# What you are asked to do
Write out again, exactly, the lines below starting at the one with "The red_remogulin moved" and ending at the one with "The black_mirute at".

===== Material for this task

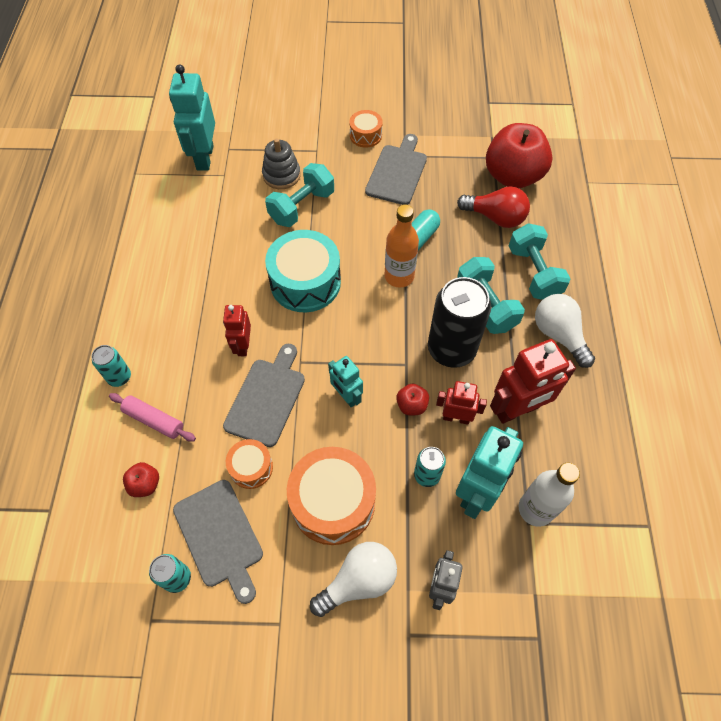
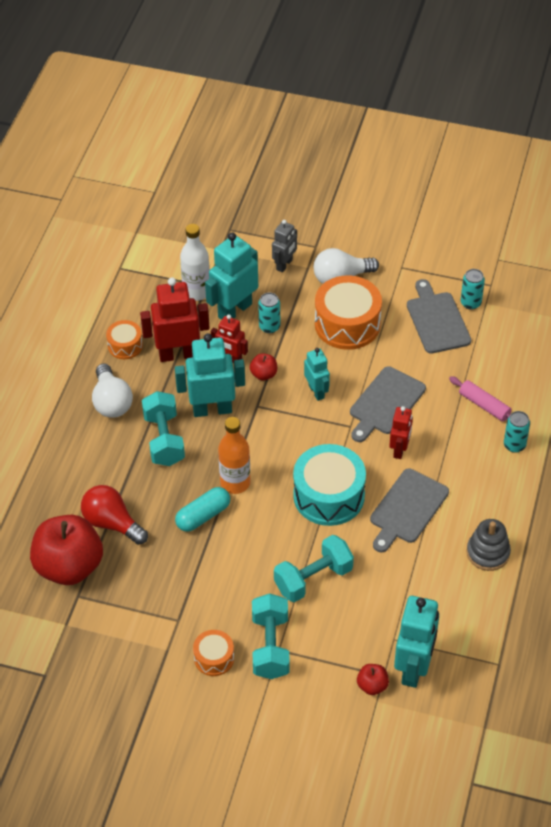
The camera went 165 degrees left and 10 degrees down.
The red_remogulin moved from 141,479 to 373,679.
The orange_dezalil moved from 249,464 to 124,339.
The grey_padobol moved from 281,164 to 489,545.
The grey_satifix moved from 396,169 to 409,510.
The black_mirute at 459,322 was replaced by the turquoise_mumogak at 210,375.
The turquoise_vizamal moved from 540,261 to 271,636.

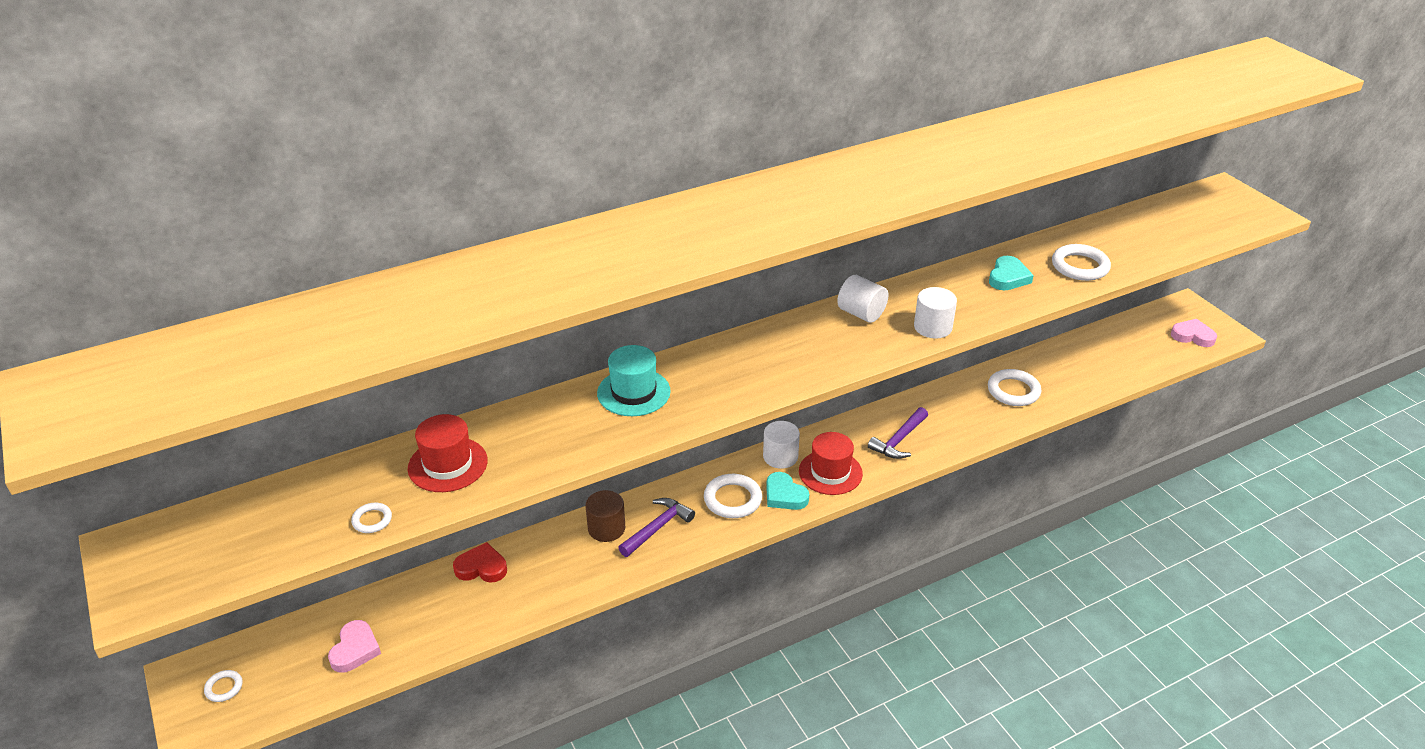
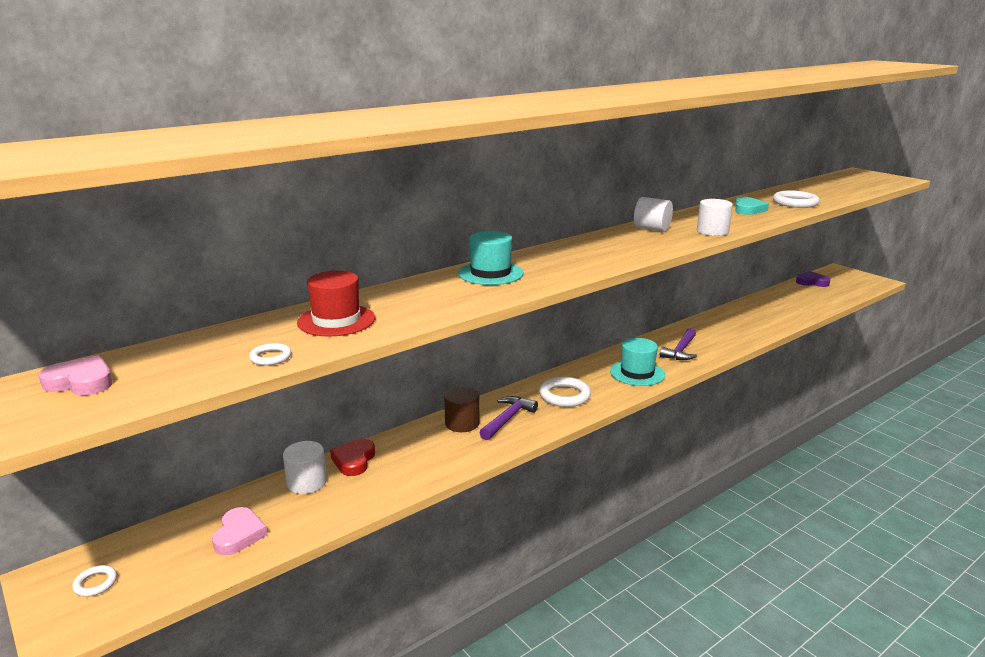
The camera went 10 degrees left and 15 degrees down.
The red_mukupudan at 480,562 turned 75 degrees counterclockwise.
The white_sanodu moved from 781,445 to 305,467.
The turquoise_mukupudan at 787,491 disappeared.
The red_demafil at 831,463 became the turquoise_demafil at 637,362.
The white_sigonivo at 1014,387 disappeared.
The pink_mukupudan moved from 1194,333 to 76,375.
The purple_mukupudan at 813,279 appeared.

==========

# Task response
The red_remogulin moved from 141,479 to 373,679.
The orange_dezalil moved from 249,464 to 124,339.
The grey_padobol moved from 281,164 to 489,545.
The grey_satifix moved from 396,169 to 409,510.
The black_mirute at 459,322 was replaced by the turquoise_mumogak at 210,375.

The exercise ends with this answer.